> **What the task requires**: Restate the data word for word and leave the images out.

Records from a collection:

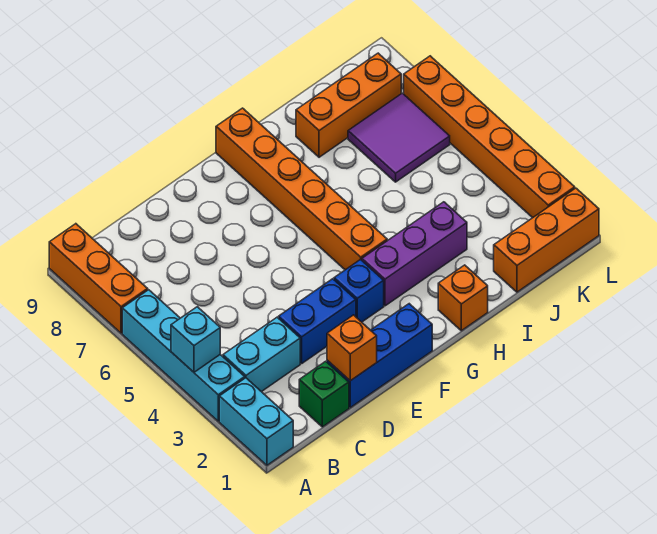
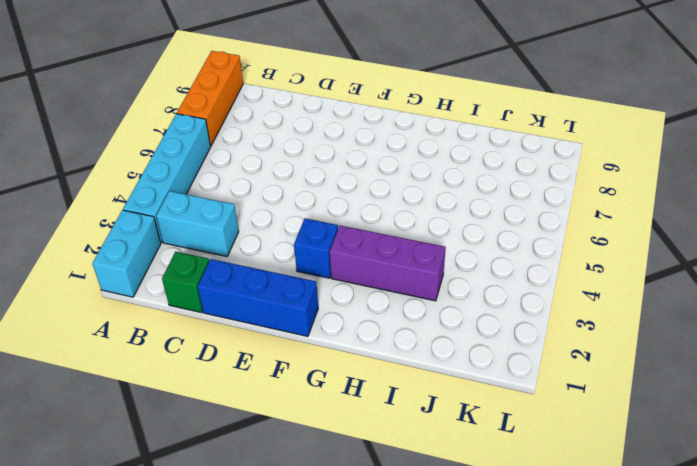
none -> blue brick D3:E3 level 1
none -> orange brick G4:G9 level 1
none -> orange brick H1 level 1

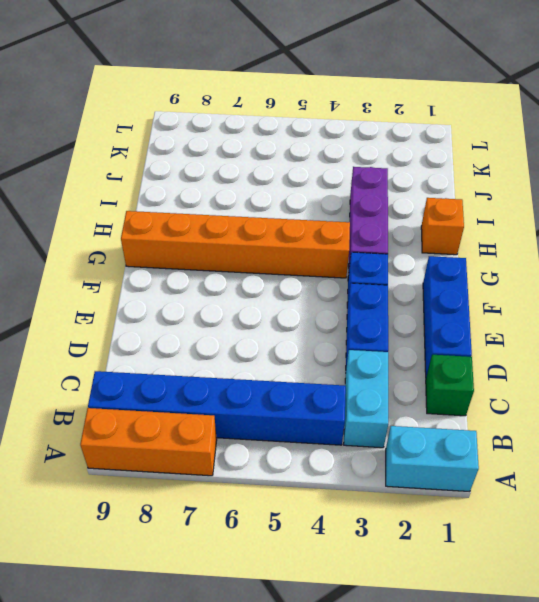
blue brick B4:B9 level 1 -> none
none -> cyan brick A3:A6 level 1
none -> orange brick I8:K8 level 1
none -> orange brick J1:L1 level 1

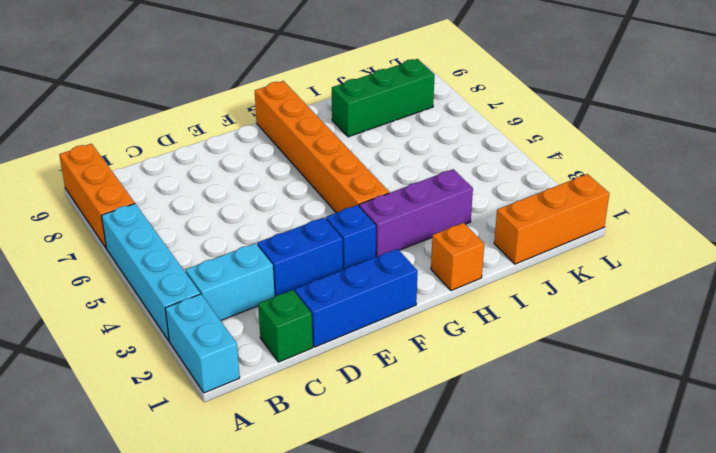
green brick I8:K8 level 1 -> orange brick I8:K8 level 1
none -> purple tile J6:K7 level 1
none -> orange brick L2:L7 level 1
none -> cyan brick A4 level 2

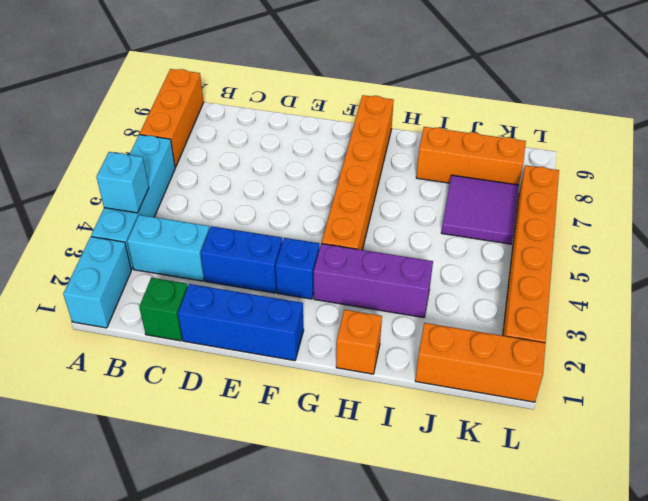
none -> orange brick D1 level 2

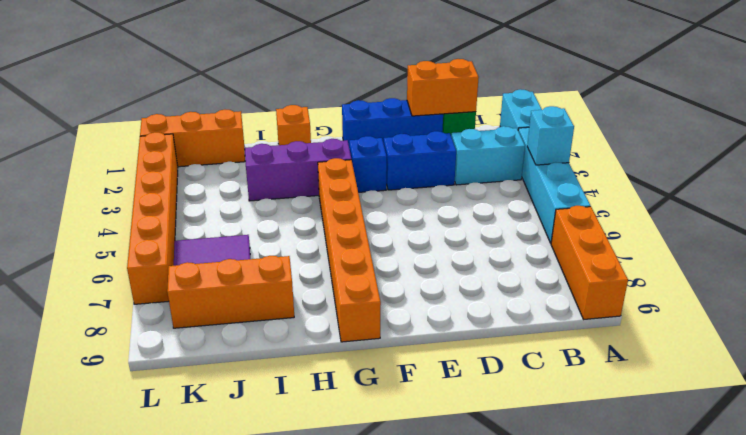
orange brick C1:D1 level 2 -> orange brick D1 level 2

> **Reply**:
none -> blue brick D3:E3 level 1
none -> orange brick G4:G9 level 1
none -> orange brick H1 level 1

blue brick B4:B9 level 1 -> none
none -> cyan brick A3:A6 level 1
none -> orange brick I8:K8 level 1
none -> orange brick J1:L1 level 1

green brick I8:K8 level 1 -> orange brick I8:K8 level 1
none -> purple tile J6:K7 level 1
none -> orange brick L2:L7 level 1
none -> cyan brick A4 level 2

none -> orange brick D1 level 2

orange brick C1:D1 level 2 -> orange brick D1 level 2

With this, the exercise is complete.